*** Opening Data supplied ***
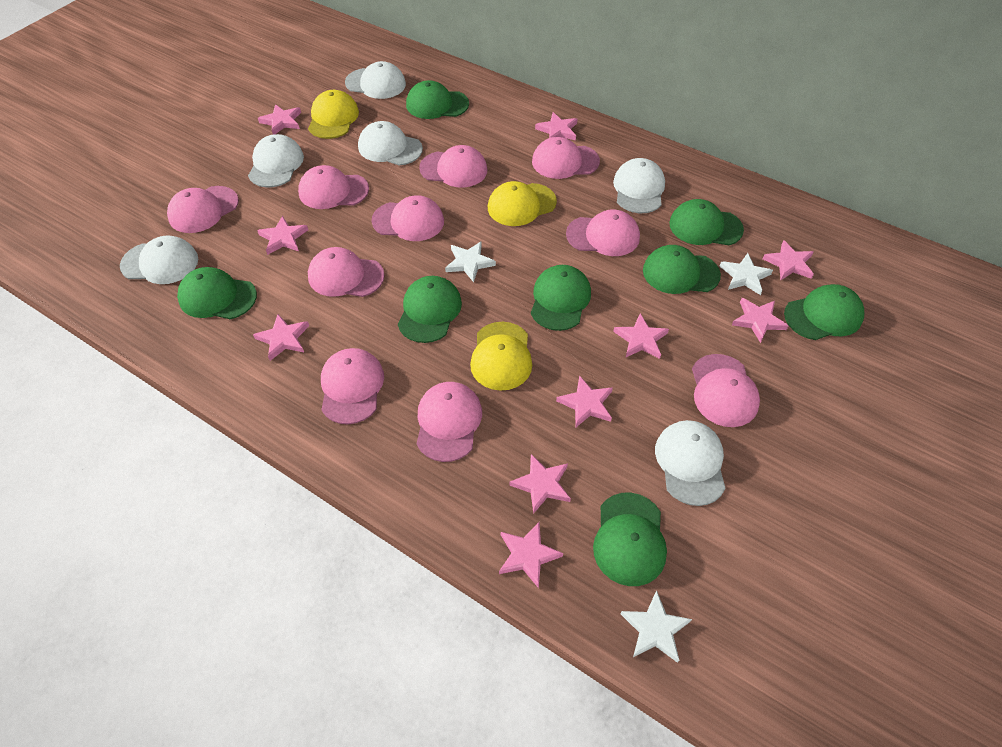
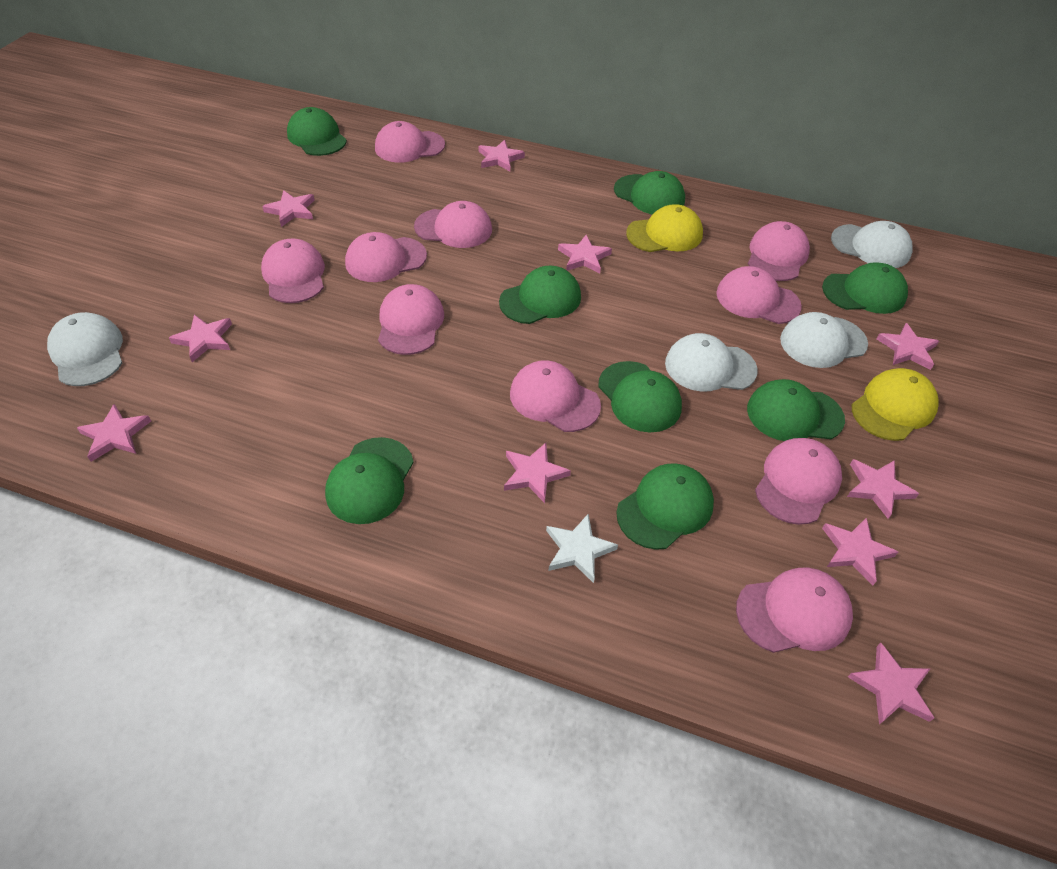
white cap: 6 -> 4
white star: 3 -> 1
yellow cap: 3 -> 2

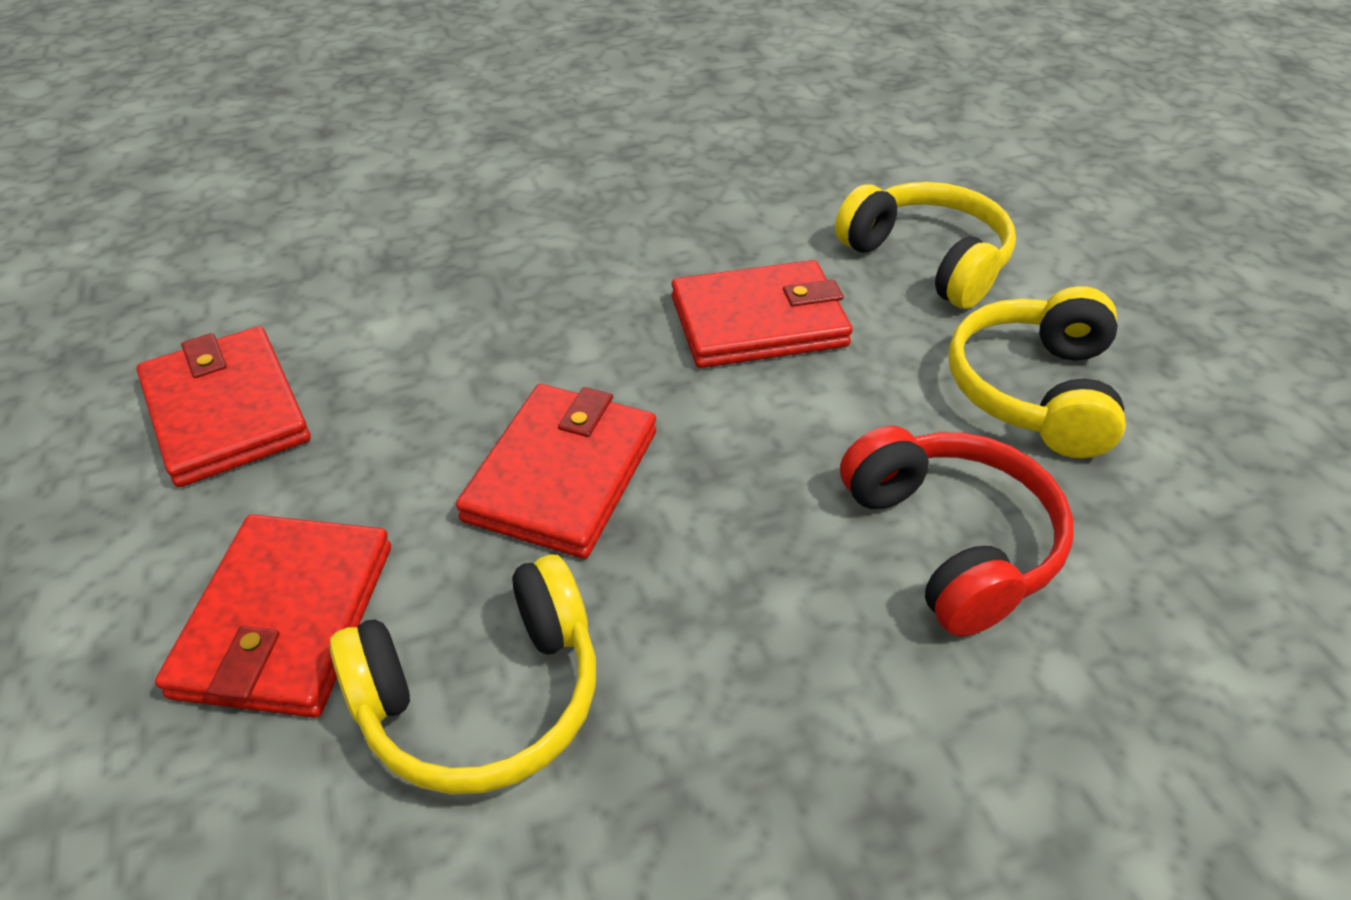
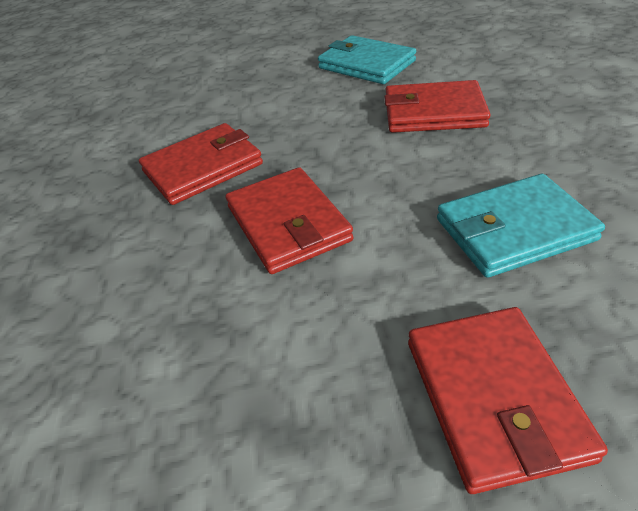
red headphones: 1 -> 0
turquoise wallet: 0 -> 2
yellow headphones: 3 -> 0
*** Closing Data supplied ***
A verbatim copy of the data, free of pictures, is the expected answer.

white cap: 6 -> 4
white star: 3 -> 1
yellow cap: 3 -> 2

red headphones: 1 -> 0
turquoise wallet: 0 -> 2
yellow headphones: 3 -> 0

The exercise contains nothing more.